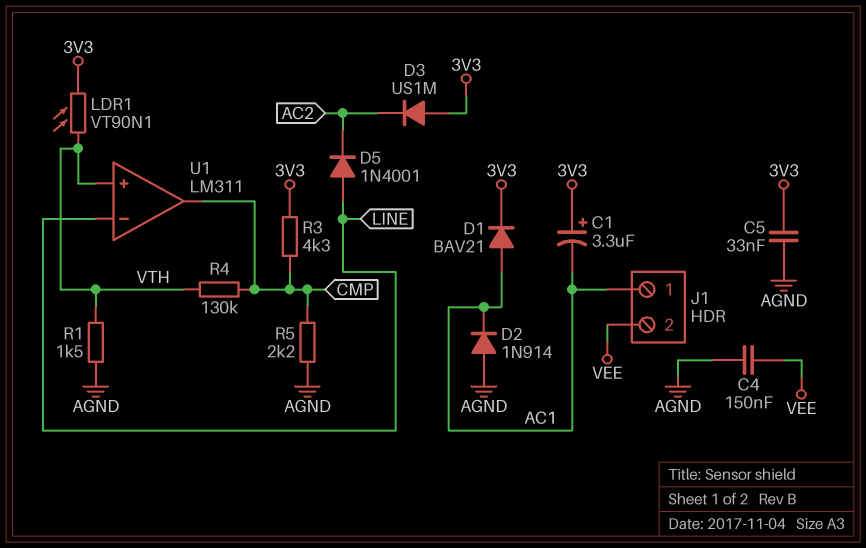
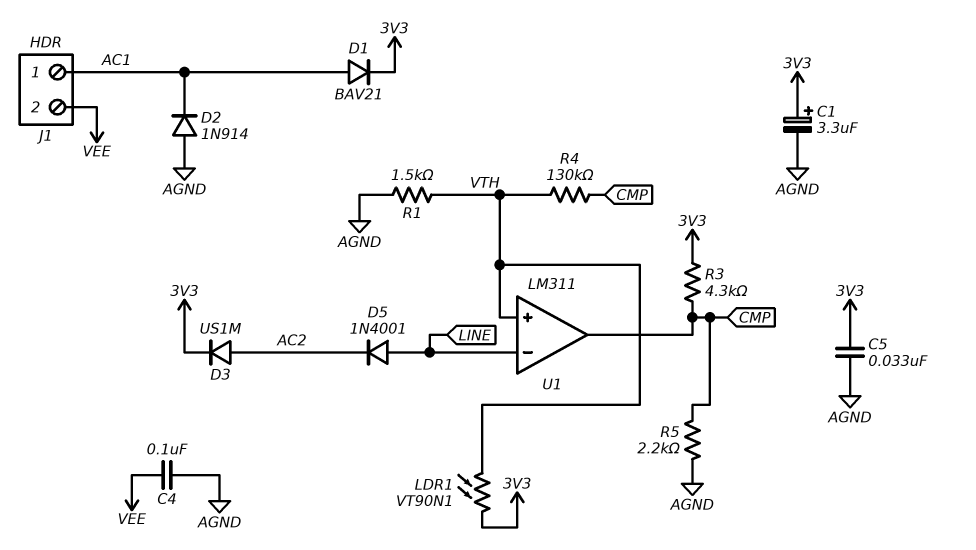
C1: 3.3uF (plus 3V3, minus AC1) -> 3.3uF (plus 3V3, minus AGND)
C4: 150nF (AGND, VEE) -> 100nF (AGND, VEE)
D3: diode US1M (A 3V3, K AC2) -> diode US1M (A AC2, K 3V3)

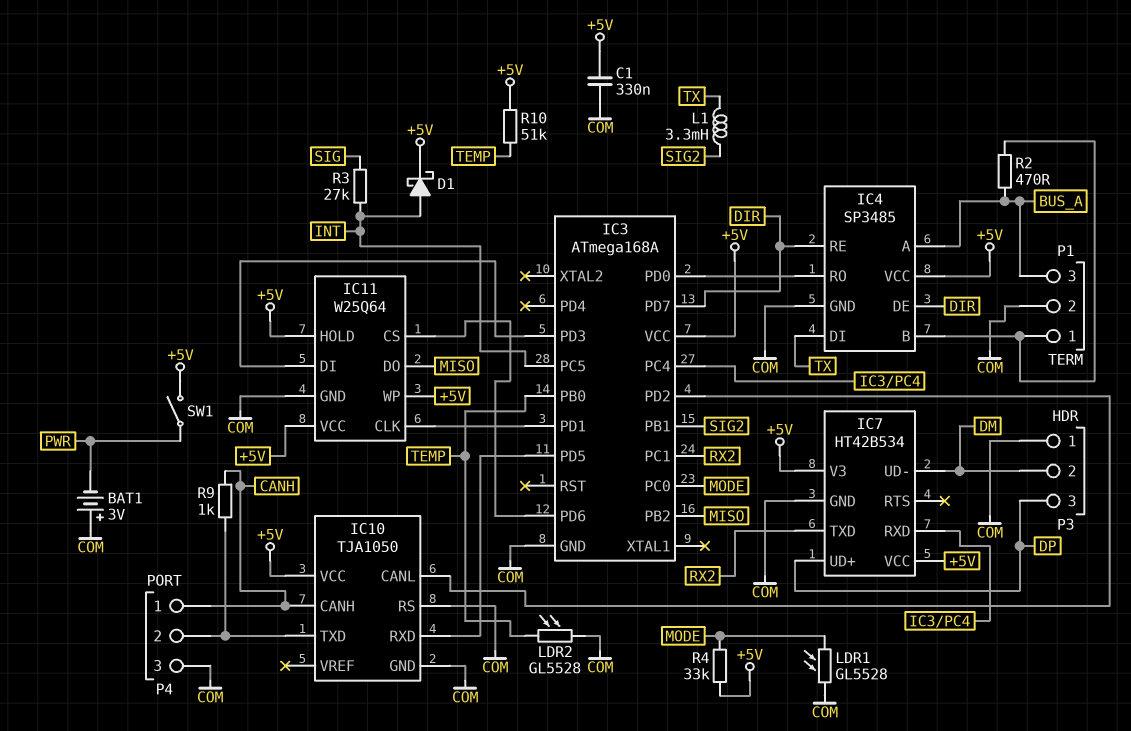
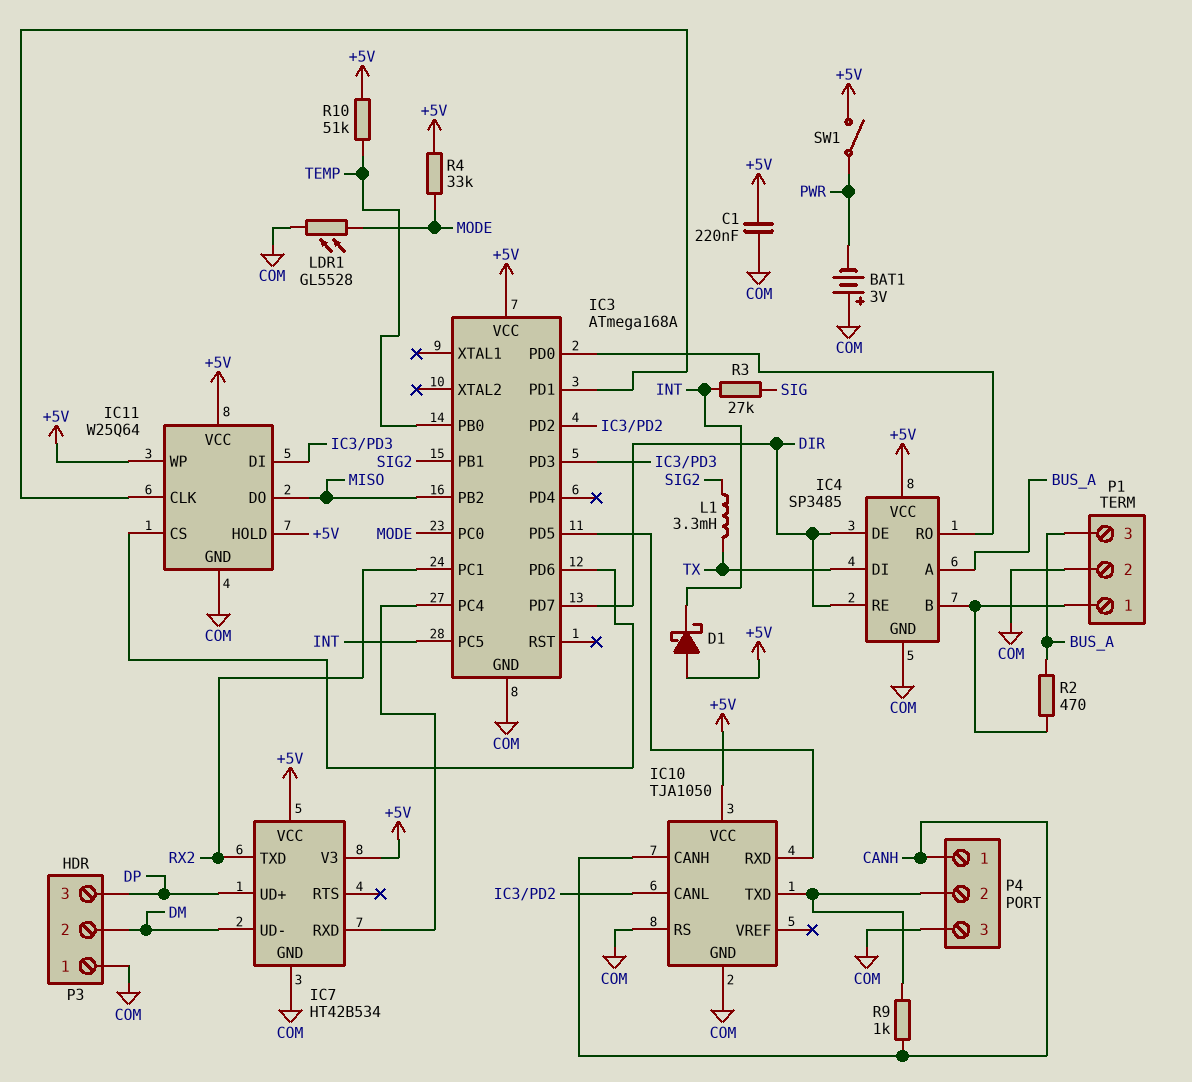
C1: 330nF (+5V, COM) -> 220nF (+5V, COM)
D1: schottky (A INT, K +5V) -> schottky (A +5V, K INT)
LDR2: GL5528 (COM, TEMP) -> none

····················

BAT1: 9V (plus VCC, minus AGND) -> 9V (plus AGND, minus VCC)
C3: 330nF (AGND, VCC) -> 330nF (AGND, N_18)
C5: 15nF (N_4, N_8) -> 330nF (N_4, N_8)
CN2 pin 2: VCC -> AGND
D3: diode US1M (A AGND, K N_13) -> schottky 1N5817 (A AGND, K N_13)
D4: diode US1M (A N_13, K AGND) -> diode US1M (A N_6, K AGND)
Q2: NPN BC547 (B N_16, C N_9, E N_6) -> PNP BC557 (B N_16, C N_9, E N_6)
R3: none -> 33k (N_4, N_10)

····················

What lines of the material above include "none"? Copy each one.

LDR2: GL5528 (COM, TEMP) -> none
R3: none -> 33k (N_4, N_10)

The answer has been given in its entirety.